TASK PROMPT ▸ Tally the lines of the material that contain the string "kern", treating uppercase and lowercase as different. Give only the number.

Data records:
>>>
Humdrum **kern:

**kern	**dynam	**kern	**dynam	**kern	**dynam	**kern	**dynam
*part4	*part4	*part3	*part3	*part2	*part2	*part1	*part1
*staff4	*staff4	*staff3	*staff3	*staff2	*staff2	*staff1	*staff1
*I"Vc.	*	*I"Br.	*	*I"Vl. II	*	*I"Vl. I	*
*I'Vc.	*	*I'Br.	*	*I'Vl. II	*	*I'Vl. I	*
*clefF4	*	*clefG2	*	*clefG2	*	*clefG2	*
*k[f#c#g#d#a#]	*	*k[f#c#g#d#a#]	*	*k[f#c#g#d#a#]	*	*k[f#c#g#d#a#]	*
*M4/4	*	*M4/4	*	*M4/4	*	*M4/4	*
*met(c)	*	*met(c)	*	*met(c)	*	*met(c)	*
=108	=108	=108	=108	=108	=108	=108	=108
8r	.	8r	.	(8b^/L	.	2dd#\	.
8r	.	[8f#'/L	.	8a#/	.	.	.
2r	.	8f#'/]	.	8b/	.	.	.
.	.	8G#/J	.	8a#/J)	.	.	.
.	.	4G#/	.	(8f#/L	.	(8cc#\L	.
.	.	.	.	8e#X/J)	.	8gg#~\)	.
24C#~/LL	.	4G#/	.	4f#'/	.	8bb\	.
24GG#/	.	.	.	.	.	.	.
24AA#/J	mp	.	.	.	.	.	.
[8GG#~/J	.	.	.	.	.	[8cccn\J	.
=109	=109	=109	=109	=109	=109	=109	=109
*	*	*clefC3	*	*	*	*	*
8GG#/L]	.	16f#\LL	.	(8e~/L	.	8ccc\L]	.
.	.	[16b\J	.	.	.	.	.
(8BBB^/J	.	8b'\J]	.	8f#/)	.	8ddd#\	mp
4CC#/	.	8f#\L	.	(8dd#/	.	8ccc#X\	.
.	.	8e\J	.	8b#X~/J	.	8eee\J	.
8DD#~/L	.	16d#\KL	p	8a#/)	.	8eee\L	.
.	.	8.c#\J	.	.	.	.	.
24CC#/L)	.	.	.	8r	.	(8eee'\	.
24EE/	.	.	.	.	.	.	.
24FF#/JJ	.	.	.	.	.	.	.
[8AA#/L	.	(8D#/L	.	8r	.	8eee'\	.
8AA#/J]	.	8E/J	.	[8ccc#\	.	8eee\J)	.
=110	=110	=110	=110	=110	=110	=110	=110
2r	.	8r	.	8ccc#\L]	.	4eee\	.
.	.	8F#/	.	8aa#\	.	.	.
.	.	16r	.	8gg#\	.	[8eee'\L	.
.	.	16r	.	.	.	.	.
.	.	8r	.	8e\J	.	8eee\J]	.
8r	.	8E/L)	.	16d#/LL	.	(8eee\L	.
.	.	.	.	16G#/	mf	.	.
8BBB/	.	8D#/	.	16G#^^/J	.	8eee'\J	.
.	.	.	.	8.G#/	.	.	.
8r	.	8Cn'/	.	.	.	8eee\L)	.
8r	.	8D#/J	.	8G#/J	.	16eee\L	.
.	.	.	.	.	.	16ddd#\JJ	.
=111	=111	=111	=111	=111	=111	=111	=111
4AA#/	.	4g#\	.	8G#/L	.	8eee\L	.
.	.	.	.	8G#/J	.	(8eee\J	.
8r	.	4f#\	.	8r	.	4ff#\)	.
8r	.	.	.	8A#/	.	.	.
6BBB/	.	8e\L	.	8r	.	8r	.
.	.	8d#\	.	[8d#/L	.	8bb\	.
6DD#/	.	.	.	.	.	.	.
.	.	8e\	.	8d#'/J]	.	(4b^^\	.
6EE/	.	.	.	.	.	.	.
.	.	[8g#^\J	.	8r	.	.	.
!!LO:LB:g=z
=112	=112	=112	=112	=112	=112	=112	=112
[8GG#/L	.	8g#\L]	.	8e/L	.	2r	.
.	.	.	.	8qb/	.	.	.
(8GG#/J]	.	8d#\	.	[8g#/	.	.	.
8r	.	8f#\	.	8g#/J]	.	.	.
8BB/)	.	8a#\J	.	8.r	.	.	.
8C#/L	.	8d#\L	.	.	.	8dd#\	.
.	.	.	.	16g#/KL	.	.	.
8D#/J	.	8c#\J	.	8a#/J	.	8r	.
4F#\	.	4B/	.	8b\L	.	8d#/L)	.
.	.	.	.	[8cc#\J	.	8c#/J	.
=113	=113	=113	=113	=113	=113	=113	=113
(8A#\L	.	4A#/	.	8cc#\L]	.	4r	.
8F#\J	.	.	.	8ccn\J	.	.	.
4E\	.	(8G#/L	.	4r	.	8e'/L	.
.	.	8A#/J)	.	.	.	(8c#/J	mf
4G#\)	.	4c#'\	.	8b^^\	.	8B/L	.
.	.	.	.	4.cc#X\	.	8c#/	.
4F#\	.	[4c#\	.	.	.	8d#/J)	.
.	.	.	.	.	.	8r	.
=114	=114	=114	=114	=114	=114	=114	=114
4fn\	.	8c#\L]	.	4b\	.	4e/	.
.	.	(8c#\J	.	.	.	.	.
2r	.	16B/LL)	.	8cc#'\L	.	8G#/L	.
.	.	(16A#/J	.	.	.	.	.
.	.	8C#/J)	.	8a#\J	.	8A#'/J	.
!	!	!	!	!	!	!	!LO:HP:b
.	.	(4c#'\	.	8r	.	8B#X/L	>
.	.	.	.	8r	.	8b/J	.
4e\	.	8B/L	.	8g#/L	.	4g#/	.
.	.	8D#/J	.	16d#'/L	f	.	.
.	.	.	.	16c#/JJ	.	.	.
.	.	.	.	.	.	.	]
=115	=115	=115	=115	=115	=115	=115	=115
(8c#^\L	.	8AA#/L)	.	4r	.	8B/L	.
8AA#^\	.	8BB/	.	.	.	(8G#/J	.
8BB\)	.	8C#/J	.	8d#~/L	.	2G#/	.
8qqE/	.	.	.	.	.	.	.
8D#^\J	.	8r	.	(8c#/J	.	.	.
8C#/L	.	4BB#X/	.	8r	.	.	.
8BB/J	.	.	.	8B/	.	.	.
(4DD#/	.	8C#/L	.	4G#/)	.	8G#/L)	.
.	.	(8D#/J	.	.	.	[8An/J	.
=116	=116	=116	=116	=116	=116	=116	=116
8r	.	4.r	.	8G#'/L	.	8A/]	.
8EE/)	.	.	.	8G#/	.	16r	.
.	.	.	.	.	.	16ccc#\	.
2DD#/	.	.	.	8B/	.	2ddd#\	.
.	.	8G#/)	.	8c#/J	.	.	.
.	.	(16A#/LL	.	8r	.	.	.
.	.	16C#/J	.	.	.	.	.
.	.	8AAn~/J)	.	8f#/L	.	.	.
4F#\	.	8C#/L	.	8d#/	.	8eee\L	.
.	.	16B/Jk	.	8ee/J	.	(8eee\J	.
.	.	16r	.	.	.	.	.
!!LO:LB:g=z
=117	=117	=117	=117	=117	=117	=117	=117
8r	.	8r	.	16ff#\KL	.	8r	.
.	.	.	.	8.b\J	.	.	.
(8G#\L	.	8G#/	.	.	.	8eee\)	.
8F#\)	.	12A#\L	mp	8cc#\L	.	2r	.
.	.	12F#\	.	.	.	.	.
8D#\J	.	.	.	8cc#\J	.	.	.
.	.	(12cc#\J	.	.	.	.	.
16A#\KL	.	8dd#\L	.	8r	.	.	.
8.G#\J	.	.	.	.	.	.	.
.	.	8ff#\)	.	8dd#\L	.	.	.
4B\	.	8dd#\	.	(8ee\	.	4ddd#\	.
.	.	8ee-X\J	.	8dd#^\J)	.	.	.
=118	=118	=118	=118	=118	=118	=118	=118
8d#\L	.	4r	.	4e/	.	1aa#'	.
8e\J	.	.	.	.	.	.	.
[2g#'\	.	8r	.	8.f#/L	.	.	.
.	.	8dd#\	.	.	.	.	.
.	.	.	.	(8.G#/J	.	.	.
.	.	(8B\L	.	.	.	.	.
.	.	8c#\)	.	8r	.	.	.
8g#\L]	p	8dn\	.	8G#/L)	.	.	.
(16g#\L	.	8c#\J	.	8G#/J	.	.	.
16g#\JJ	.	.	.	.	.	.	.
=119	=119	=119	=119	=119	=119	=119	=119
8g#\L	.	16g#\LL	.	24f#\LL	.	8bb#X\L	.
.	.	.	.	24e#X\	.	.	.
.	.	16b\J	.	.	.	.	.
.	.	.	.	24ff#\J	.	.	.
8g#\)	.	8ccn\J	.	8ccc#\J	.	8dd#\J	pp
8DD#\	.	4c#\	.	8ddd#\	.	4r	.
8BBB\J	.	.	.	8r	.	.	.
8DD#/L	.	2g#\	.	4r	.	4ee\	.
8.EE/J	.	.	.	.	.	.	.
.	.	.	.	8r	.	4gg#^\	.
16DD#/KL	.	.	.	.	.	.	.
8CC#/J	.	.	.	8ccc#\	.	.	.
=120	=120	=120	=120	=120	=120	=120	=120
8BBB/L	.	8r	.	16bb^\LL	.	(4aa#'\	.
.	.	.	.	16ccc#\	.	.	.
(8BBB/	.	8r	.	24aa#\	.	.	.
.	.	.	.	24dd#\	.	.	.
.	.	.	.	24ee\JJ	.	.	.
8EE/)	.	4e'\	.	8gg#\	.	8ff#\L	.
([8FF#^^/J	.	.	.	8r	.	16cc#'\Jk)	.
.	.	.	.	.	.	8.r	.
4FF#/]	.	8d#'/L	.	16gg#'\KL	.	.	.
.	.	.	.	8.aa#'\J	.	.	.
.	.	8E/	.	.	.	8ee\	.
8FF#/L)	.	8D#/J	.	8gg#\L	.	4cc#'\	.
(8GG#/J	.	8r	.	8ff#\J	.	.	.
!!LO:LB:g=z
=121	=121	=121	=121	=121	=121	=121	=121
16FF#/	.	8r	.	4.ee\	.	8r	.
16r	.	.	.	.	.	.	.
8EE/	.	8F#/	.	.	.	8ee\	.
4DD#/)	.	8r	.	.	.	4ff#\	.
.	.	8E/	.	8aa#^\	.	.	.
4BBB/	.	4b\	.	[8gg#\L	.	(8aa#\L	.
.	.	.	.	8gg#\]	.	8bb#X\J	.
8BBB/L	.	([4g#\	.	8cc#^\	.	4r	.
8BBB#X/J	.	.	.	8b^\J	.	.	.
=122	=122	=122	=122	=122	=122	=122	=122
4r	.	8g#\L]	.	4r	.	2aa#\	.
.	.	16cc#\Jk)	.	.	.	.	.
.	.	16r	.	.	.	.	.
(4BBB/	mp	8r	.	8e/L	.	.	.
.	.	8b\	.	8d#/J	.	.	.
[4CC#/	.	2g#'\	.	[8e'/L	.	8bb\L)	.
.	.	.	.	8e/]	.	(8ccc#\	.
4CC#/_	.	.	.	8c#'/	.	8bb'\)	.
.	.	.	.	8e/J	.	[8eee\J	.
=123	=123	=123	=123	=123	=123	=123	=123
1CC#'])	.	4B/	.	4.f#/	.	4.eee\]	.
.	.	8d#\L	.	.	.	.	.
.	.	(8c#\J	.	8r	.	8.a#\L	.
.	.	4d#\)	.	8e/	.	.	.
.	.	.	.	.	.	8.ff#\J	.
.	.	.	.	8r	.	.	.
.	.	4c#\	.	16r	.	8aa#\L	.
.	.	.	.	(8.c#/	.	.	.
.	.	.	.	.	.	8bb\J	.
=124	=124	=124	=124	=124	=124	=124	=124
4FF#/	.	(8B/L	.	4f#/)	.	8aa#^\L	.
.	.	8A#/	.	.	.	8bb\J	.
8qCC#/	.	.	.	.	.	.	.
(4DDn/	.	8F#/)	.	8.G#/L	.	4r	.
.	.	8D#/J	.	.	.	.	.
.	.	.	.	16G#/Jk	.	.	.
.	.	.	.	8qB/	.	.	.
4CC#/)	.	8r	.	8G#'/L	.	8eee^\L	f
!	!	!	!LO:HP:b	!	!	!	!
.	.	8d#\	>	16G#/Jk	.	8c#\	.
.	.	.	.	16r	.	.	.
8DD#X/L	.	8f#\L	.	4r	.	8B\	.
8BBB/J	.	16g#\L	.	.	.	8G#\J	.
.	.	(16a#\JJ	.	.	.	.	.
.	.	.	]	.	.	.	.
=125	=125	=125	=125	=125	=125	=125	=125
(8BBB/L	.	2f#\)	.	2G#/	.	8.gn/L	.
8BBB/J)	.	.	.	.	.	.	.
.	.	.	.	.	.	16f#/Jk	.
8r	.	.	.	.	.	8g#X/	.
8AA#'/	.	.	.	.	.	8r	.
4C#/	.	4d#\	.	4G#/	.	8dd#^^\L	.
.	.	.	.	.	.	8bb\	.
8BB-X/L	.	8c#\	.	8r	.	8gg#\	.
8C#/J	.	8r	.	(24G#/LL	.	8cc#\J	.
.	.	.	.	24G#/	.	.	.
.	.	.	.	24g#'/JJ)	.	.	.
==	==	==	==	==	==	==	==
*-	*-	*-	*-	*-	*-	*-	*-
<<<
OUTPUT FOR THIS EXERCISE ▸ 2